What to work on -
Reproduce the listing exactly. Omit pictures.

=== Records supplied ===

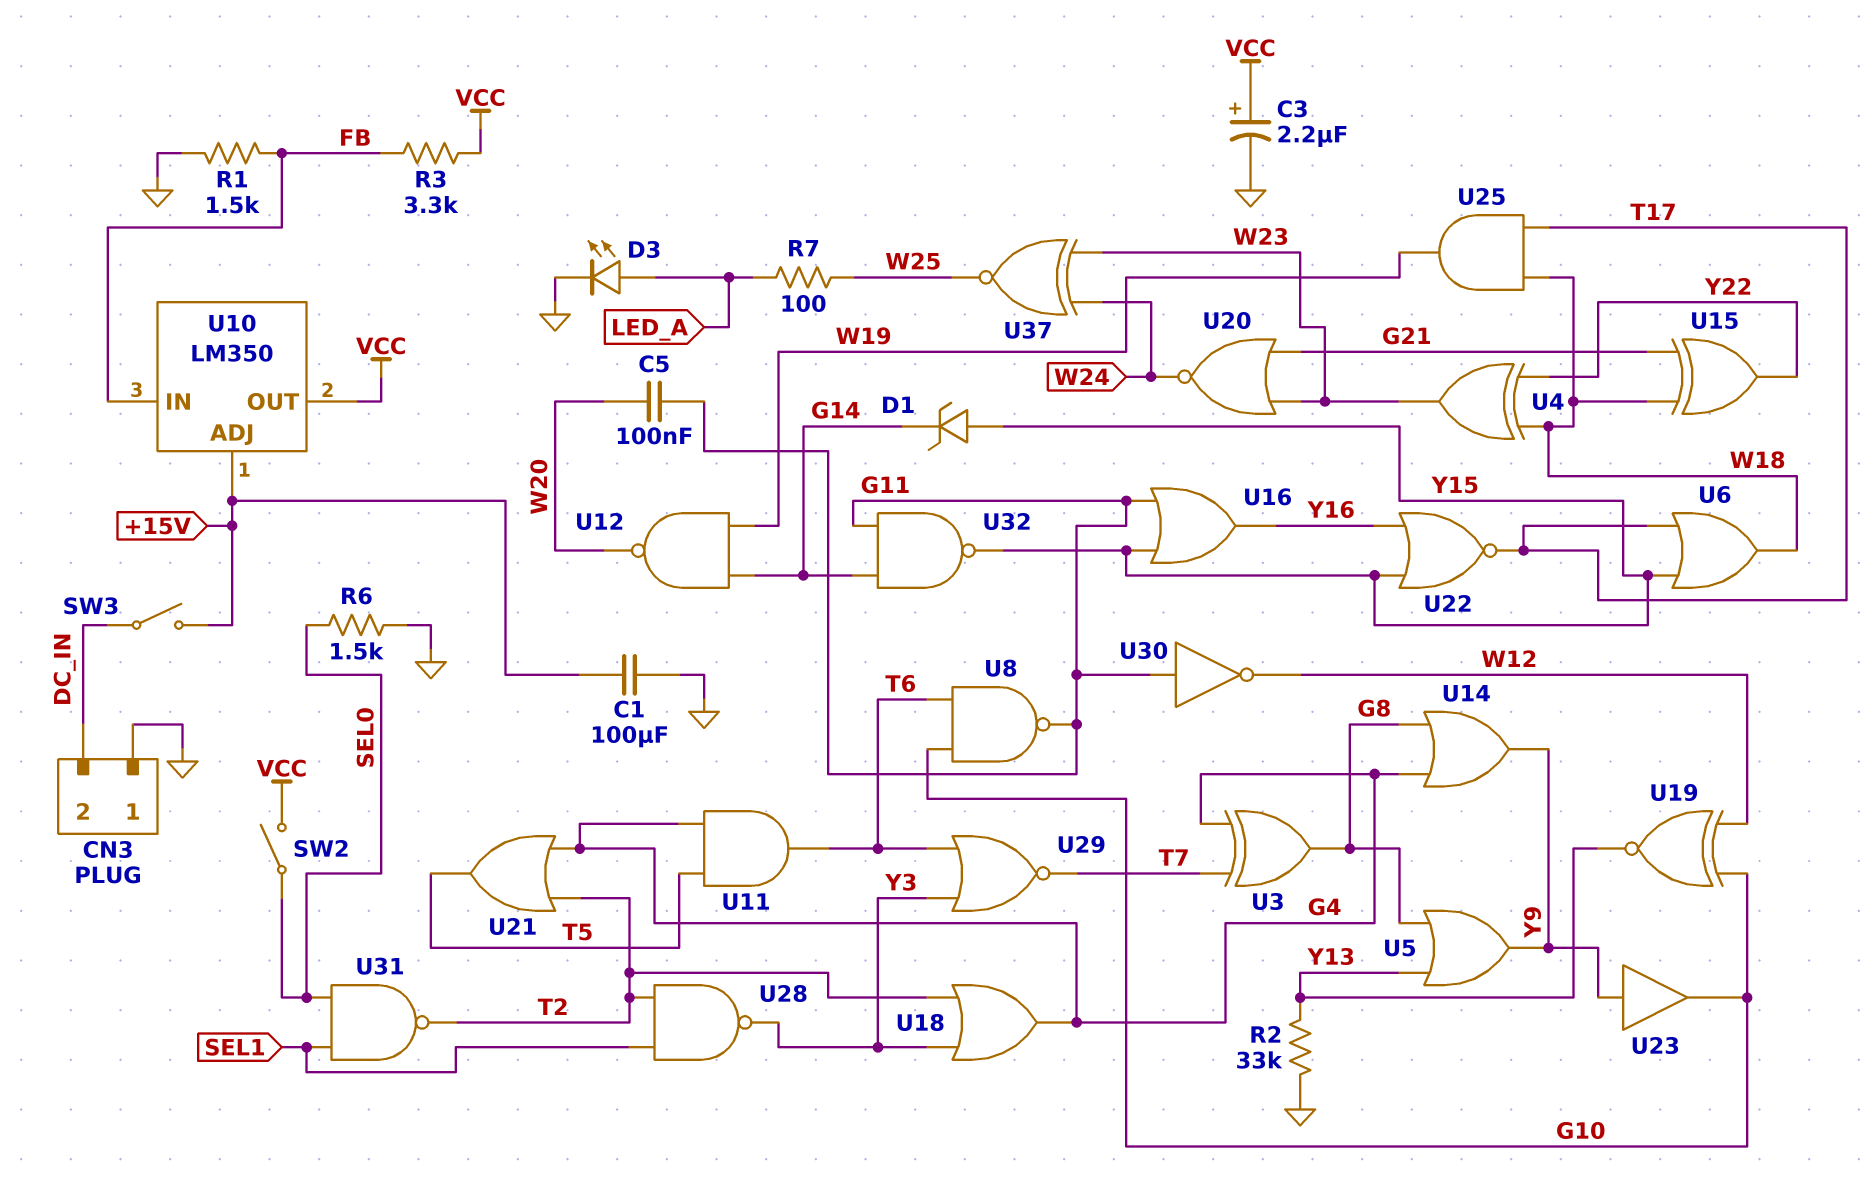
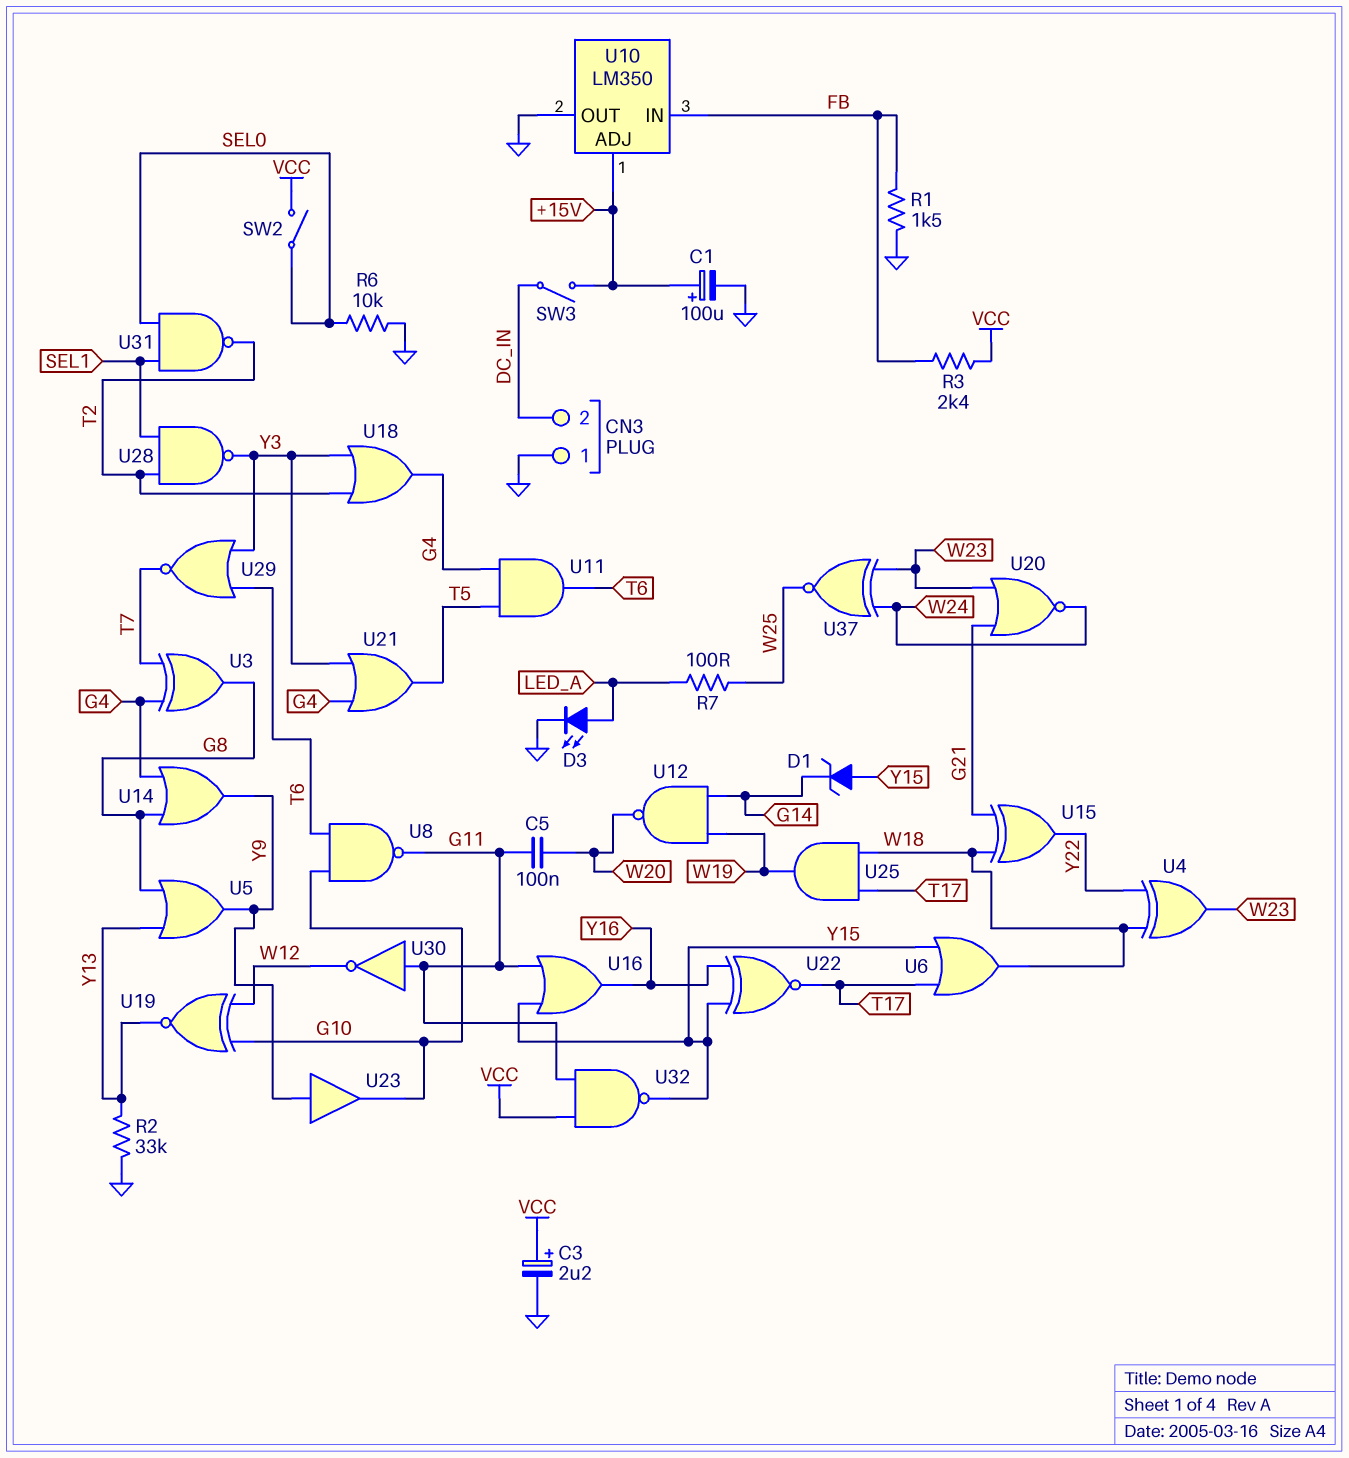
C1: 100uF (+15V, GND) -> 100uF (plus +15V, minus GND)
R3: 3.3k (FB, VCC) -> 2.4k (FB, VCC)
R6: 1.5k (GND, SEL0) -> 10k (GND, SEL0)
U10 pin OUT: VCC -> GND
U21: OR (in G4, in T2, out T5) -> OR (in G4, in Y3, out T5)
U22: NOR (in Y15, in Y16, out T17) -> XNOR (in Y15, in Y16, out T17)
U32: NAND (in G11, in G14, out Y15) -> NAND (in G11, in VCC, out Y15)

===

Answer below -
C1: 100uF (+15V, GND) -> 100uF (plus +15V, minus GND)
R3: 3.3k (FB, VCC) -> 2.4k (FB, VCC)
R6: 1.5k (GND, SEL0) -> 10k (GND, SEL0)
U10 pin OUT: VCC -> GND
U21: OR (in G4, in T2, out T5) -> OR (in G4, in Y3, out T5)
U22: NOR (in Y15, in Y16, out T17) -> XNOR (in Y15, in Y16, out T17)
U32: NAND (in G11, in G14, out Y15) -> NAND (in G11, in VCC, out Y15)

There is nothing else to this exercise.